#### Extracted data
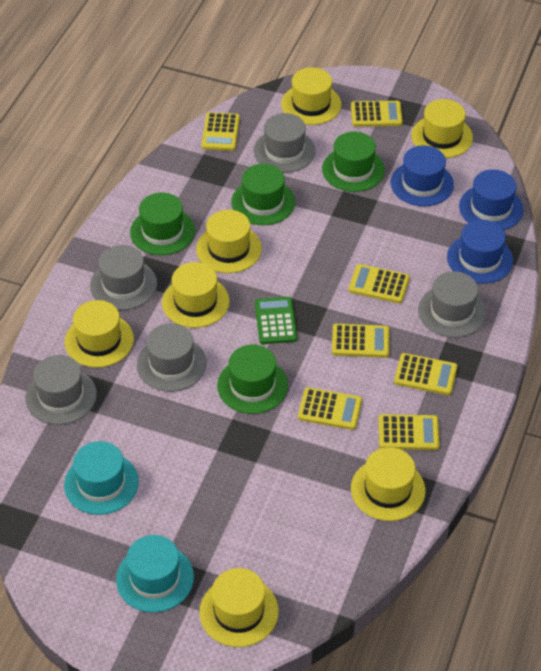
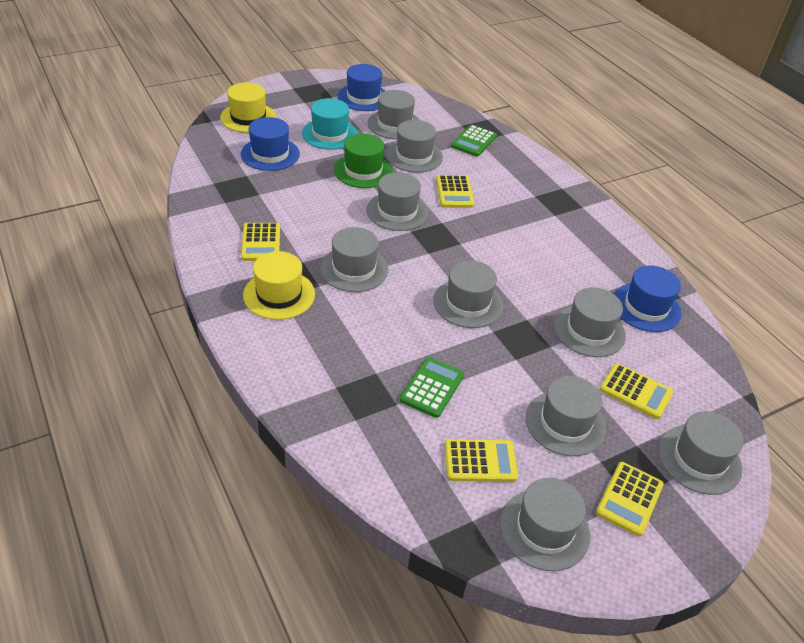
green calculator: 1 -> 2
green hat: 4 -> 1
grey hat: 5 -> 9
turquoise hat: 2 -> 1
yellow calculator: 7 -> 5
yellow hat: 7 -> 2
########
Above are the records. Copy every line in them holding "calculator".

Result for this task.
green calculator: 1 -> 2
yellow calculator: 7 -> 5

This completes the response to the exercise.